__Exercise details__
Lines from the one containing "(154, 476) = (327, 162): pink nut -> none" through the last one in the data below: write them out word for word, and only them.

===== Entries provided =====

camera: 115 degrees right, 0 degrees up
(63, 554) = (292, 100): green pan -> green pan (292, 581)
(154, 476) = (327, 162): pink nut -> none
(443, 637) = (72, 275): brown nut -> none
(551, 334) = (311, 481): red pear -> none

=====

__Task solution__
(154, 476) = (327, 162): pink nut -> none
(443, 637) = (72, 275): brown nut -> none
(551, 334) = (311, 481): red pear -> none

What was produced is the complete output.